- [Task to carry out]:
Transcribe the whole listing below. Pictures do not go in the copy.

- [Material for this task]:

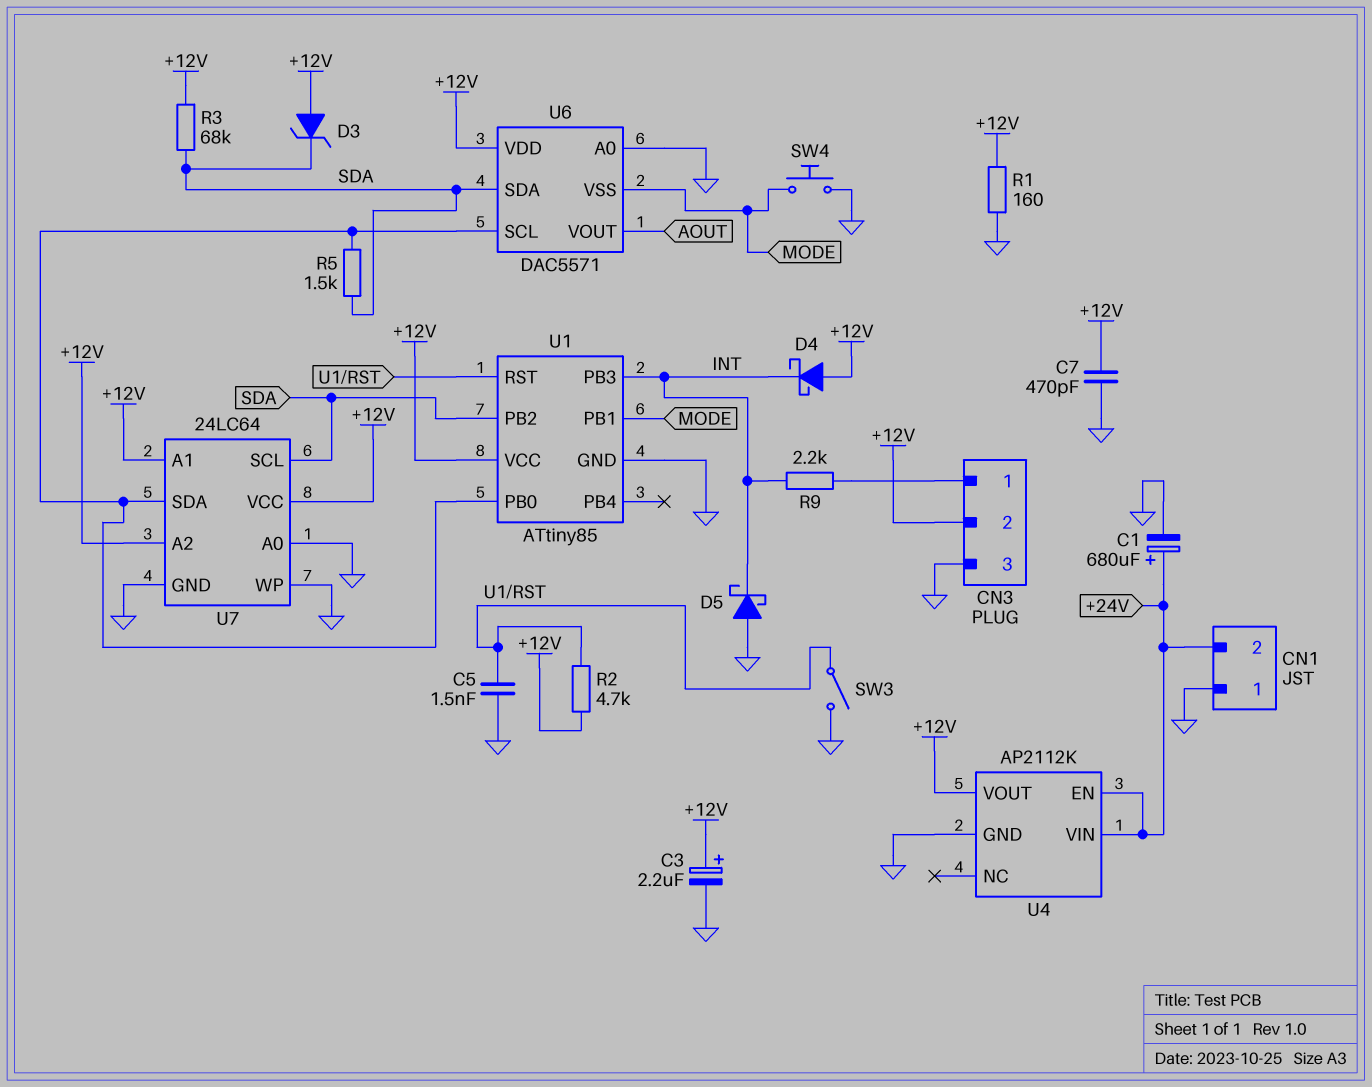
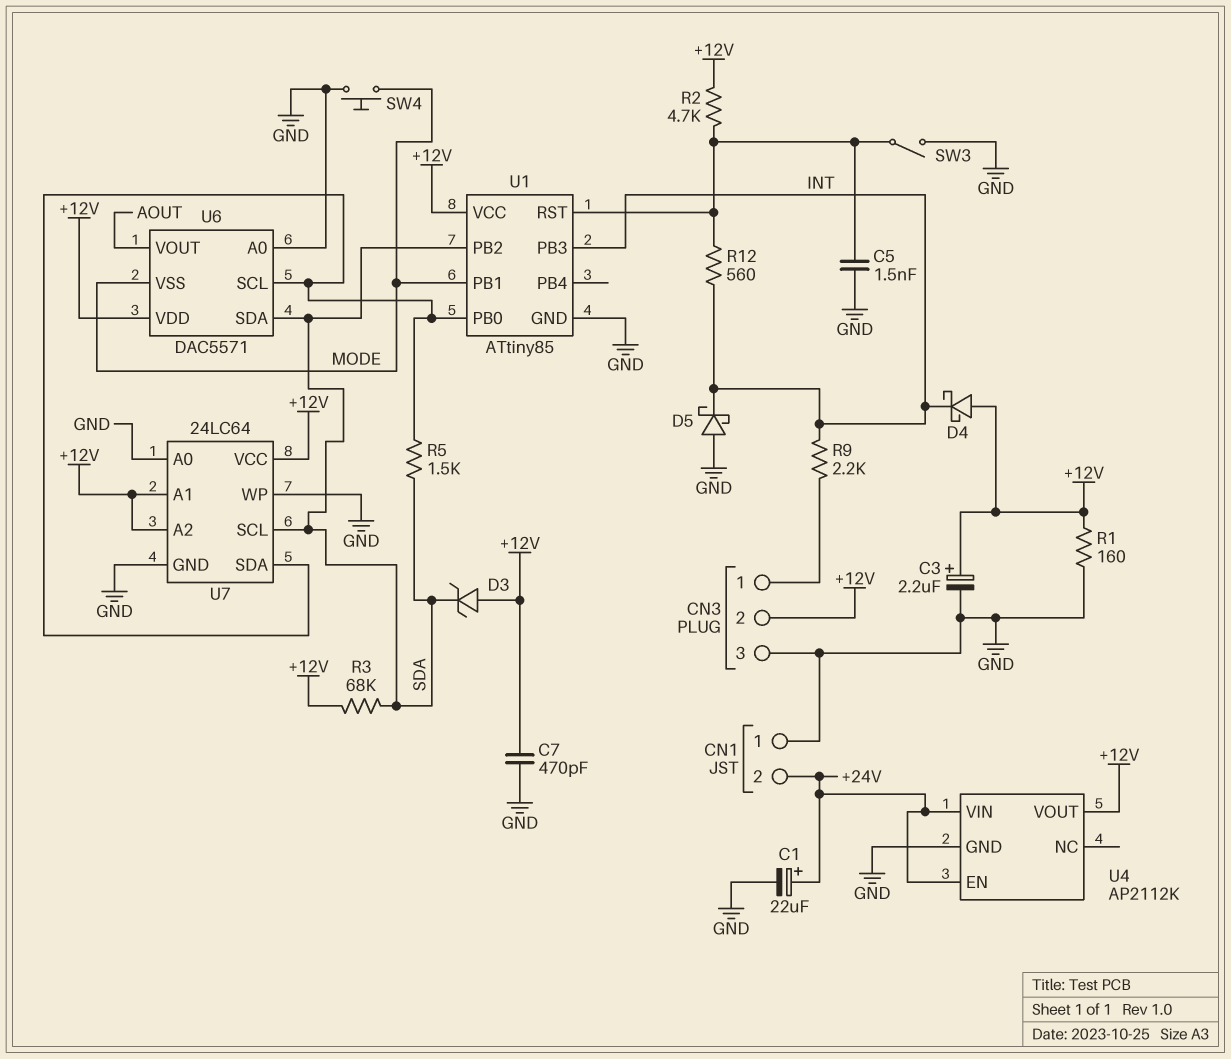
C1: 680uF (plus +24V, minus GND) -> 22uF (plus +24V, minus GND)
R12: none -> 560 (INT, U1/RST)

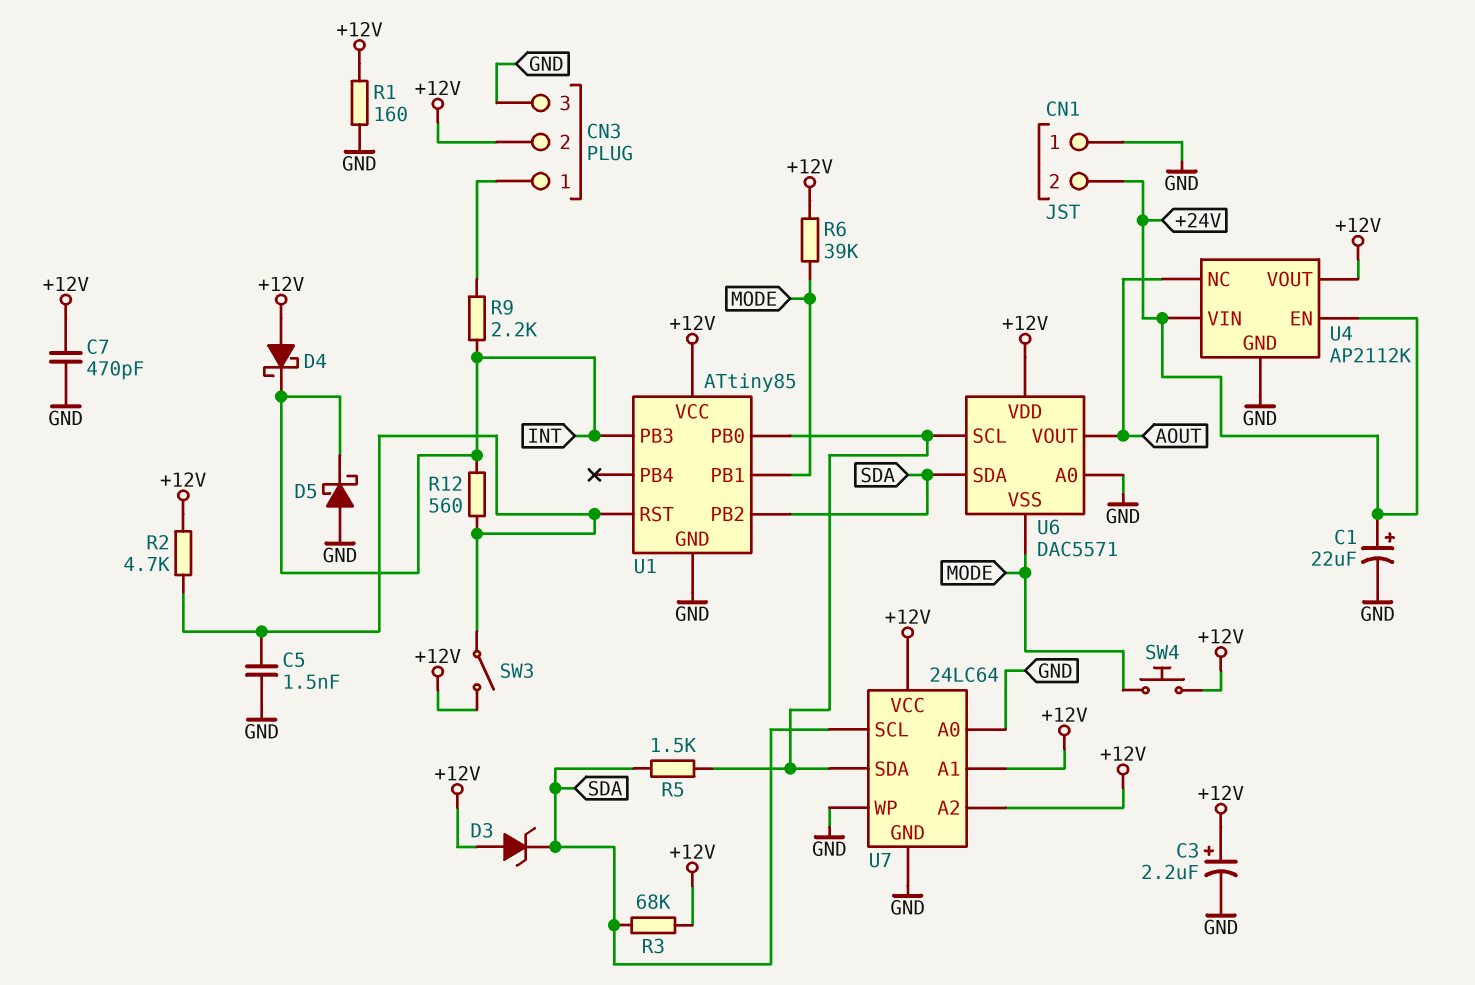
R6: none -> 39k (+12V, MODE)
SW3: switch (GND, U1/RST) -> switch (+12V, U1/RST)
SW4: button (GND, MODE) -> button (+12V, MODE)
U4 pin NC: none -> AOUT

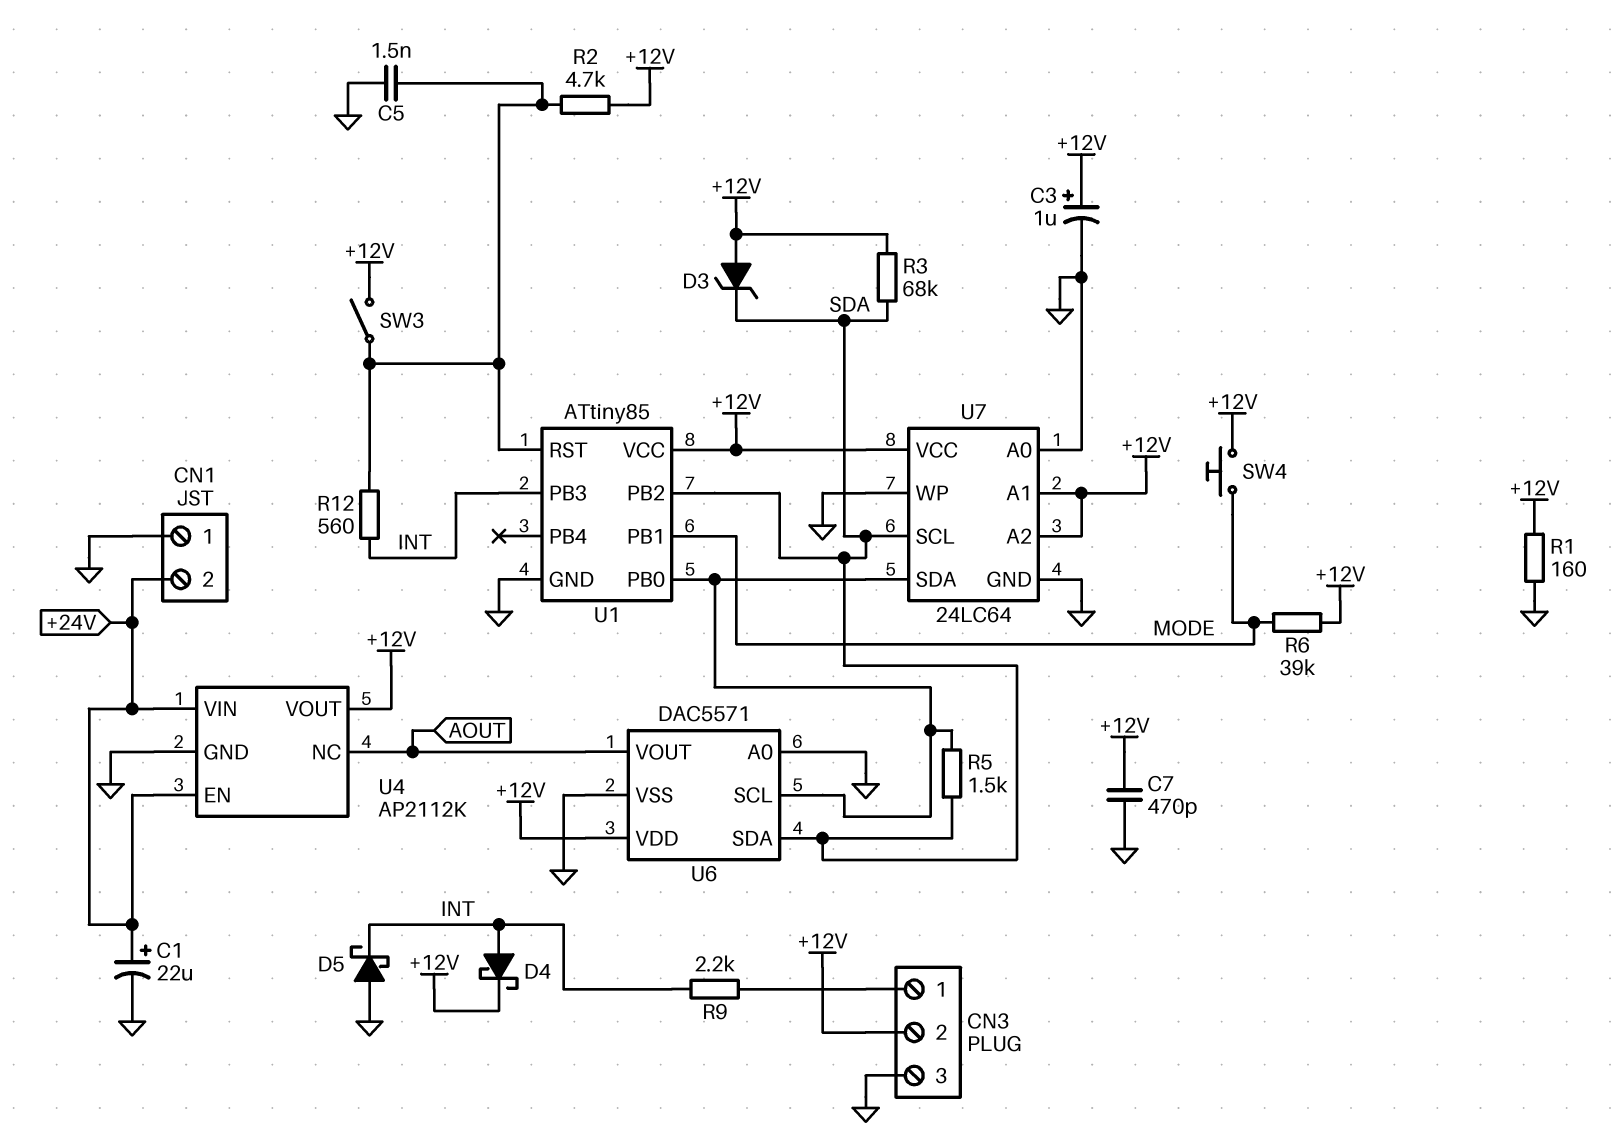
C3: 2.2uF (plus +12V, minus GND) -> 1uF (plus +12V, minus GND)
D4: schottky (A +12V, K INT) -> schottky (A INT, K +12V)
U6 pin VSS: MODE -> GND

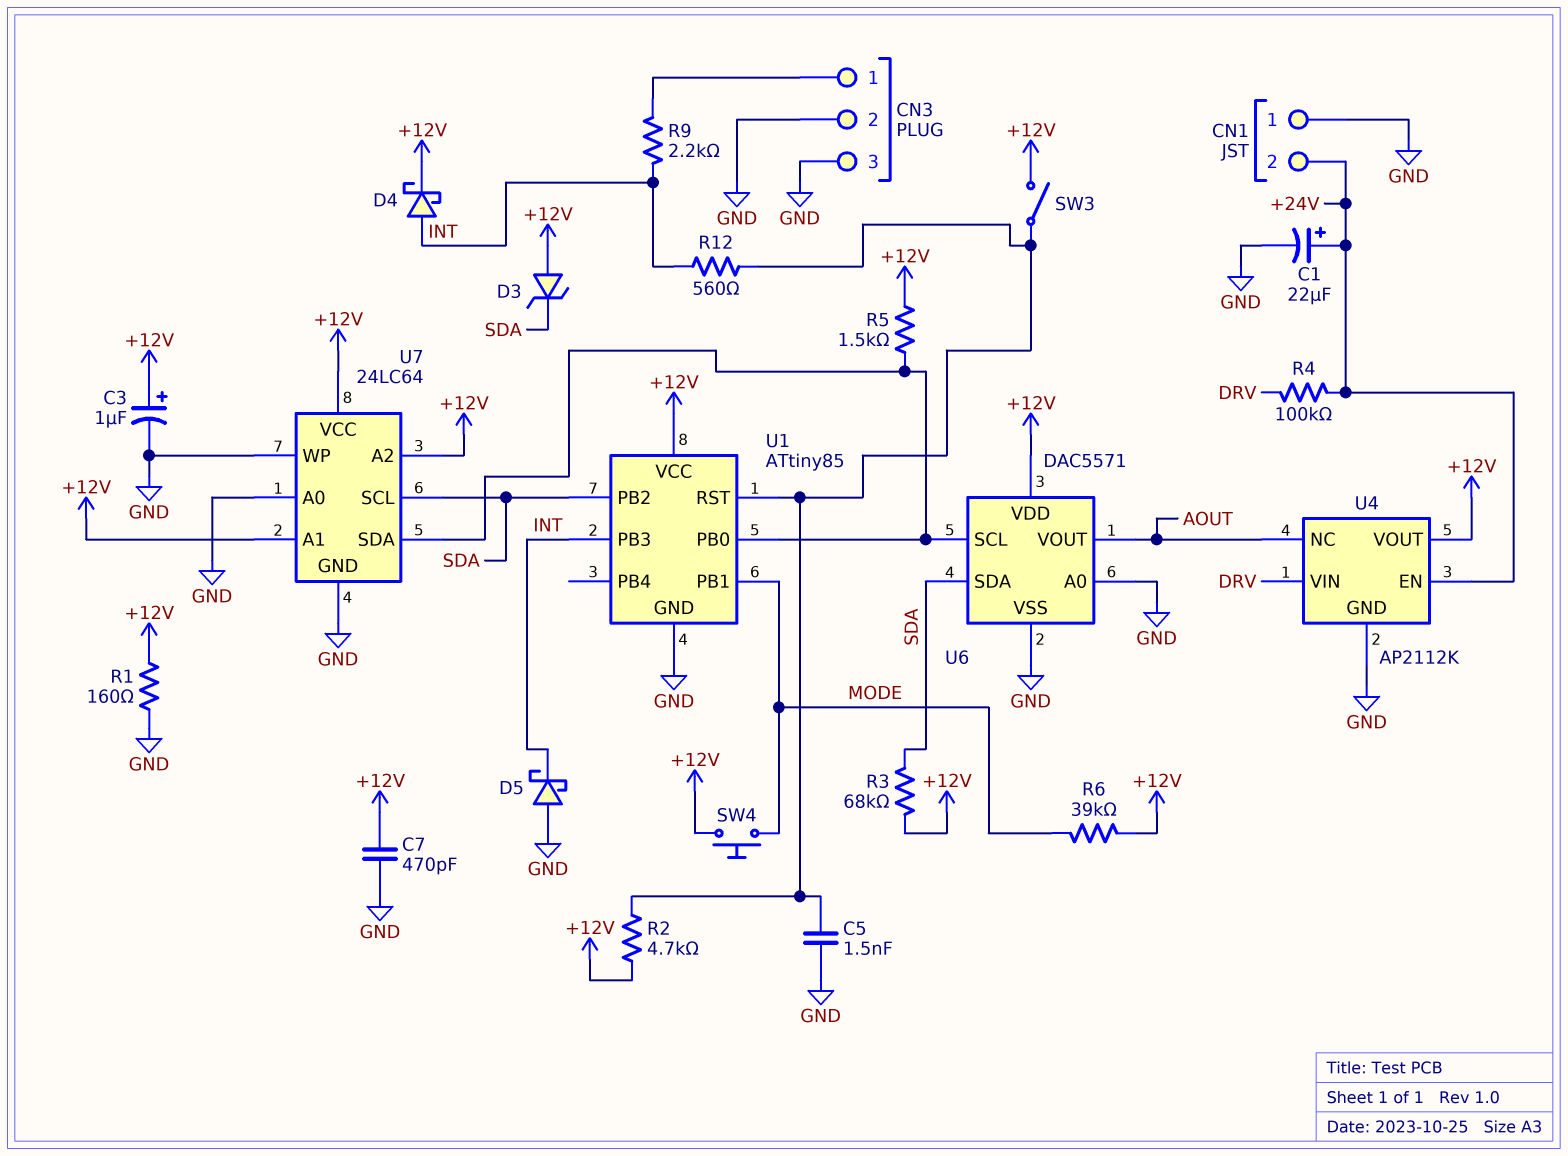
CN3 pin 2: +12V -> GND
R4: none -> 100k (+24V, DRV)
R5: 1.5k (SDA, U1/PB0) -> 1.5k (+12V, U1/PB0)
U4 pin VIN: +24V -> DRV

- [Answer section]:
C1: 680uF (plus +24V, minus GND) -> 22uF (plus +24V, minus GND)
R12: none -> 560 (INT, U1/RST)

R6: none -> 39k (+12V, MODE)
SW3: switch (GND, U1/RST) -> switch (+12V, U1/RST)
SW4: button (GND, MODE) -> button (+12V, MODE)
U4 pin NC: none -> AOUT

C3: 2.2uF (plus +12V, minus GND) -> 1uF (plus +12V, minus GND)
D4: schottky (A +12V, K INT) -> schottky (A INT, K +12V)
U6 pin VSS: MODE -> GND

CN3 pin 2: +12V -> GND
R4: none -> 100k (+24V, DRV)
R5: 1.5k (SDA, U1/PB0) -> 1.5k (+12V, U1/PB0)
U4 pin VIN: +24V -> DRV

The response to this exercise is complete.